**YOUR INSTRUCTIONS:**
How many lines in the records below contain "minus"? Reply with the number only.

Stored data entries:
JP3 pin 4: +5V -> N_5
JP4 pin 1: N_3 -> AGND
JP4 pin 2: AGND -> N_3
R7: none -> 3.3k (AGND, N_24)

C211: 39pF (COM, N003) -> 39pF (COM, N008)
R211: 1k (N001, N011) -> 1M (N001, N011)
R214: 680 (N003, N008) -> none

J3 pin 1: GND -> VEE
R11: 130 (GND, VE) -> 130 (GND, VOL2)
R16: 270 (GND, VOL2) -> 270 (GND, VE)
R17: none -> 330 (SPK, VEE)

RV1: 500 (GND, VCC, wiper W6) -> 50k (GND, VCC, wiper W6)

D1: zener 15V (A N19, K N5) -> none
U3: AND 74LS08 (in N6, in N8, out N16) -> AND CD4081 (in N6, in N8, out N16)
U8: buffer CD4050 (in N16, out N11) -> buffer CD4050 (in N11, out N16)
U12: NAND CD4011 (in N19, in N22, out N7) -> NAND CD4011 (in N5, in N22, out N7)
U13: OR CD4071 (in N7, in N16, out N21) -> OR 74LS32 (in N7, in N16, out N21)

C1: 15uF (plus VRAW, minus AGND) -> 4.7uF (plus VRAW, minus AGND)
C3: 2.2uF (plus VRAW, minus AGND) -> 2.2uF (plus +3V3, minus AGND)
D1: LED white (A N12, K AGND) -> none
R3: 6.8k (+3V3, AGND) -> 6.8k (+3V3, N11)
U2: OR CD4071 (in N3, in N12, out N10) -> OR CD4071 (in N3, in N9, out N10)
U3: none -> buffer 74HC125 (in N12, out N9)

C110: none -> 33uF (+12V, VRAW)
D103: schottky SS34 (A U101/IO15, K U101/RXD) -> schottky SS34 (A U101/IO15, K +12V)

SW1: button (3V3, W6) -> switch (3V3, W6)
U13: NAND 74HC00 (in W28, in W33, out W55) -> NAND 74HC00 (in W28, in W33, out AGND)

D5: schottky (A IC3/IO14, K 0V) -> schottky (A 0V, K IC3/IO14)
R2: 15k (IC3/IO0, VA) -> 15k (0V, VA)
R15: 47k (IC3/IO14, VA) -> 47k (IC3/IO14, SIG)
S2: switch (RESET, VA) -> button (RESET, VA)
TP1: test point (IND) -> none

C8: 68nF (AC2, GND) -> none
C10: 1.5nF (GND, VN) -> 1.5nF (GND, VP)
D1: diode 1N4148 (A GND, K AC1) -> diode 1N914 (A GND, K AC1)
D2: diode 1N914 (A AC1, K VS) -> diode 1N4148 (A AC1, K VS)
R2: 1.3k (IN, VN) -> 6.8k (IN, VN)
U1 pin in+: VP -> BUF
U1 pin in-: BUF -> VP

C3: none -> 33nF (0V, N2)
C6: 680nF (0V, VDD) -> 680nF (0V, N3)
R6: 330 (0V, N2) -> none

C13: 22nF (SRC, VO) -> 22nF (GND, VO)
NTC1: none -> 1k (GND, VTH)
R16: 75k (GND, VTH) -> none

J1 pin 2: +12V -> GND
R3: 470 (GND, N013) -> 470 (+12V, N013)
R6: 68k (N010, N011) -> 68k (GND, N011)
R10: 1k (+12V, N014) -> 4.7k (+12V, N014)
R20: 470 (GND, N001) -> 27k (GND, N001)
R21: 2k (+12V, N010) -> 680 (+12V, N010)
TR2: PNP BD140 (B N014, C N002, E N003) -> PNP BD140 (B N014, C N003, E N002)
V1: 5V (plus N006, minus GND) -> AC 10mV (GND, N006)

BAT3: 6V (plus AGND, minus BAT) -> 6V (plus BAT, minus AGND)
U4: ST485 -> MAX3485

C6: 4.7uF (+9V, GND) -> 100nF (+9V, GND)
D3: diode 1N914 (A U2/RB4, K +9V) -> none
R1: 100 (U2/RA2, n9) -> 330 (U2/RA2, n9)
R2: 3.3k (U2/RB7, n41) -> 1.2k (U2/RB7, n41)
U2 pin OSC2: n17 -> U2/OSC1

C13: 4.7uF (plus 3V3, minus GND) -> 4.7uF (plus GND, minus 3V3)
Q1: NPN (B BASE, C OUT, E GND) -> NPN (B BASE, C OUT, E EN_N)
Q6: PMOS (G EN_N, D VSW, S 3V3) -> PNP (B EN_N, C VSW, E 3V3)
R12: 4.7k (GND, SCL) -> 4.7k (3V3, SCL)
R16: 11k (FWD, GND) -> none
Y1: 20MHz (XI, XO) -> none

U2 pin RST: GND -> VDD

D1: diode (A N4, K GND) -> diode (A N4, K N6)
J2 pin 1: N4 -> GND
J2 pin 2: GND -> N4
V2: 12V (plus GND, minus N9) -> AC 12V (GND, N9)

**SOLUTION FOR THIS EXERCISE:**
6